* _AIM OF THE TASK_
When you repeat the listing below, keep every word exactly and leave out each picture.

═══ DATASET CONTENT

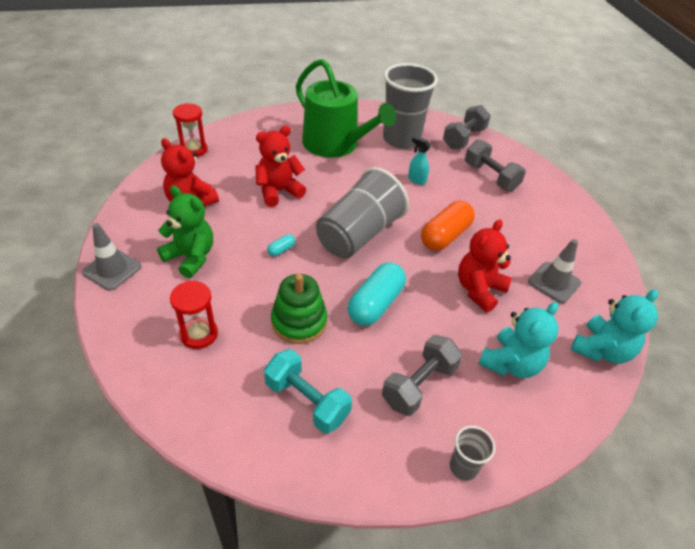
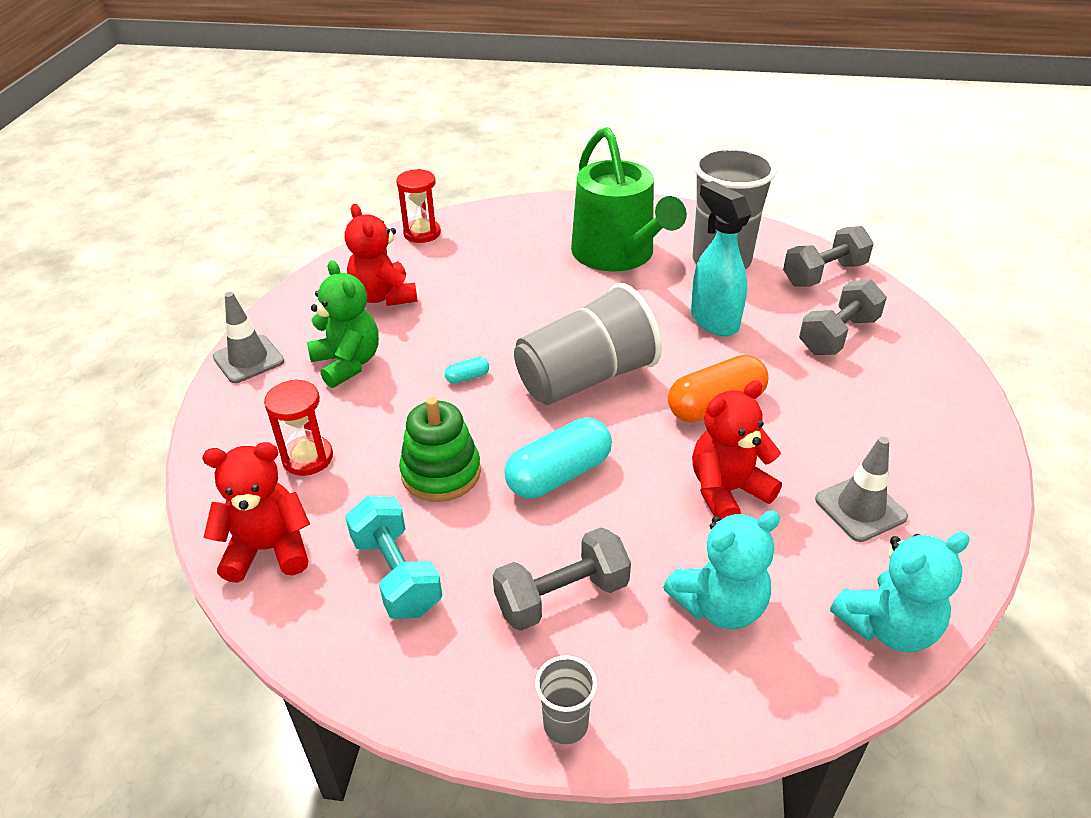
camera: 25 degrees right, 5 degrees down
(278, 191) = (504, 303): red teddy bear -> red teddy bear (268, 549)
(416, 180) = (713, 320): turquoise spray bottle -> turquoise spray bottle, size x1.94
(490, 176) = (838, 335): grey dumbbell -> grey dumbbell turned 60 degrees clockwise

══════

* _WRITTEN ANSWER_
camera: 25 degrees right, 5 degrees down
(278, 191) = (504, 303): red teddy bear -> red teddy bear (268, 549)
(416, 180) = (713, 320): turquoise spray bottle -> turquoise spray bottle, size x1.94
(490, 176) = (838, 335): grey dumbbell -> grey dumbbell turned 60 degrees clockwise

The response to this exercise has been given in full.